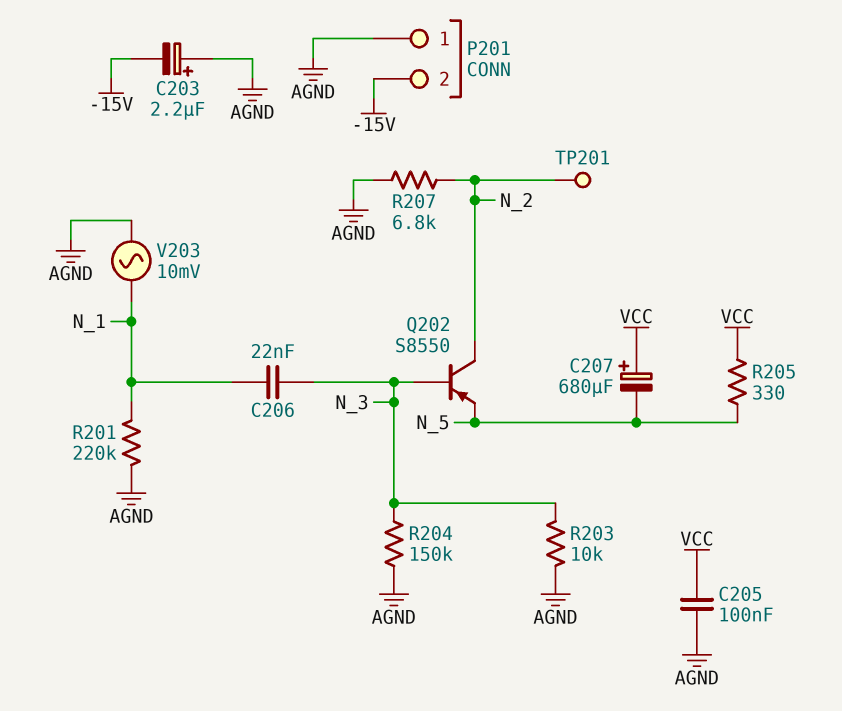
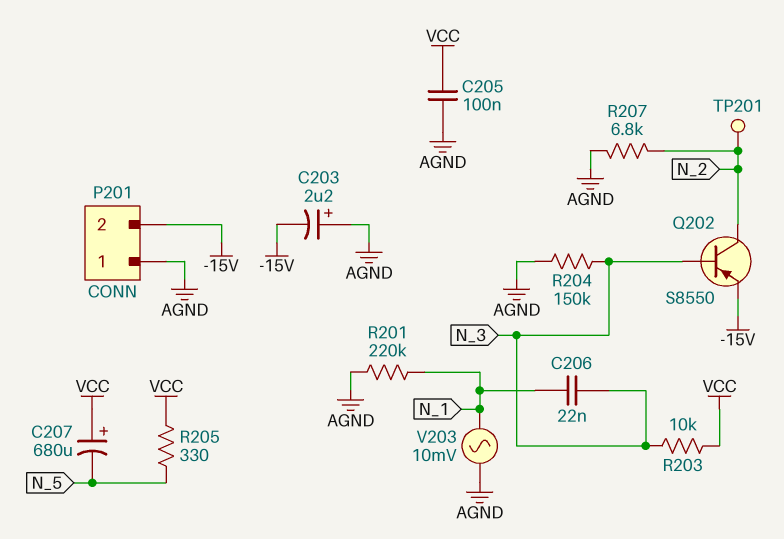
Q202: PNP S8550 (B N_3, C N_2, E N_5) -> PNP S8550 (B N_3, C N_2, E -15V)
R203: 10k (AGND, N_3) -> 10k (N_3, VCC)

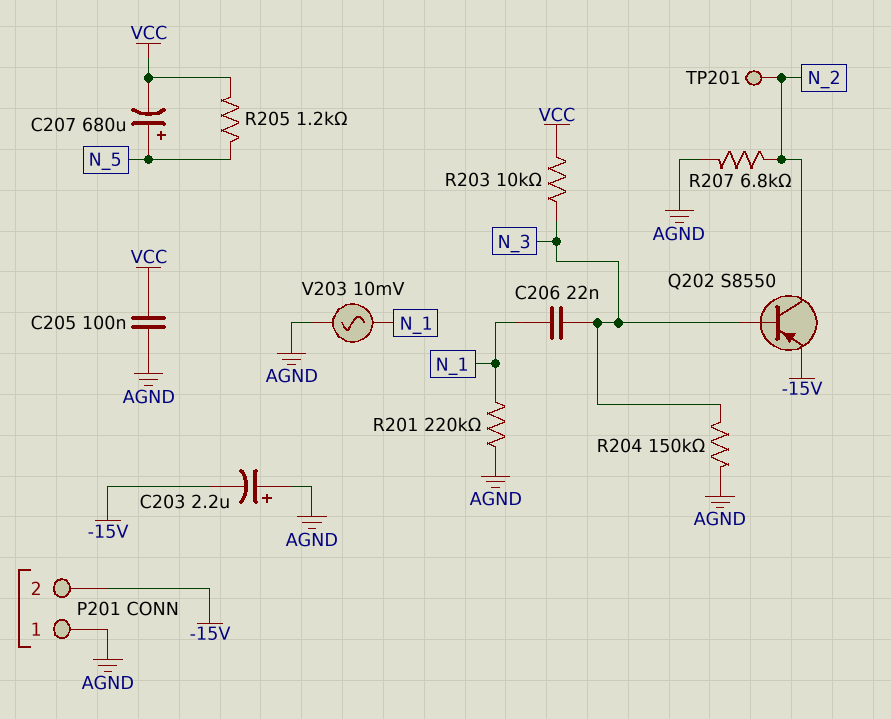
C207: 680uF (plus VCC, minus N_5) -> 680uF (plus N_5, minus VCC)
R205: 330 (N_5, VCC) -> 1.2k (N_5, VCC)

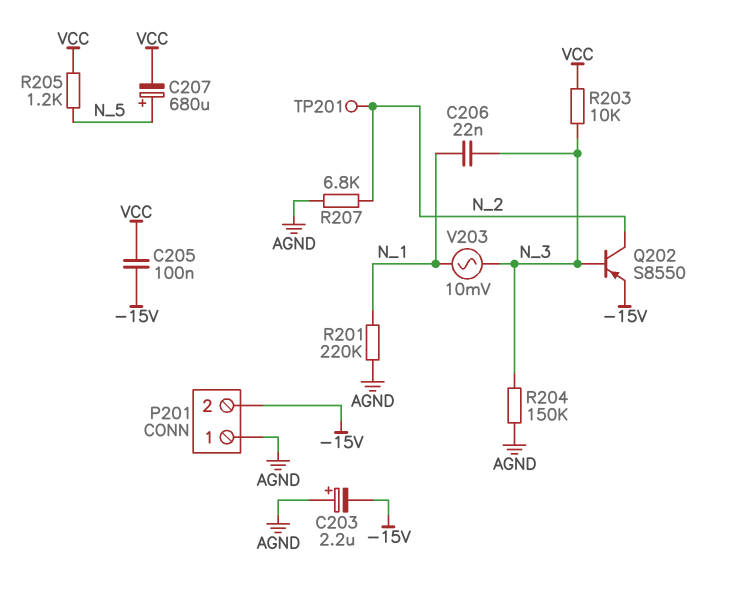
C205: 100nF (AGND, VCC) -> 100nF (-15V, VCC)
V203: AC 10mV (AGND, N_1) -> AC 10mV (N_1, N_3)

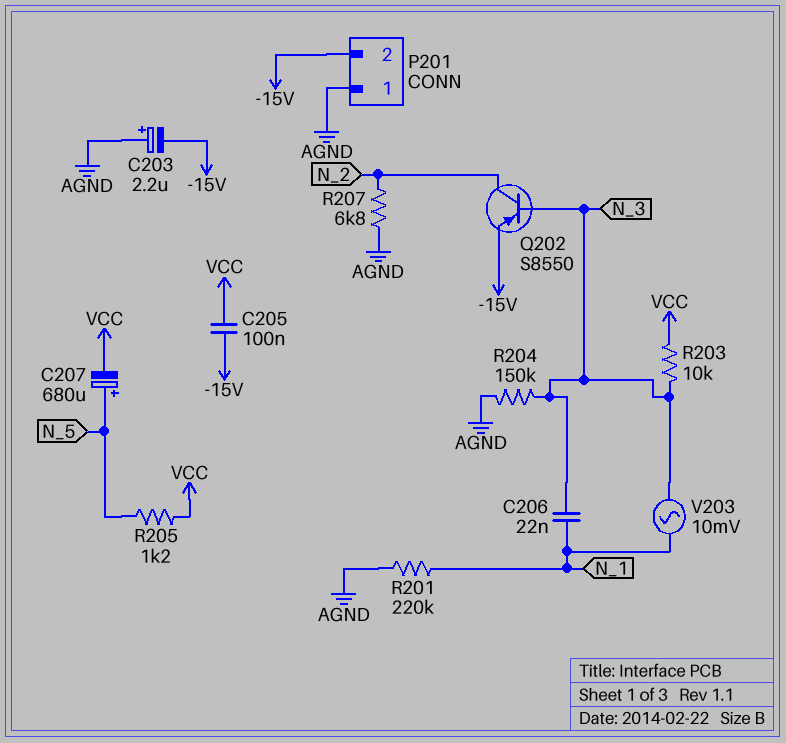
TP201: test point (N_2) -> none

━━━━━━━━━━━━━━━━

== ACTIVITY ==
Where the line with "C207: 680uF (plus" appears in the entries above, begin there and restate every line to the end word for word, minus the pictures.

== EXERCISE OUTPUT ==
C207: 680uF (plus VCC, minus N_5) -> 680uF (plus N_5, minus VCC)
R205: 330 (N_5, VCC) -> 1.2k (N_5, VCC)

C205: 100nF (AGND, VCC) -> 100nF (-15V, VCC)
V203: AC 10mV (AGND, N_1) -> AC 10mV (N_1, N_3)

TP201: test point (N_2) -> none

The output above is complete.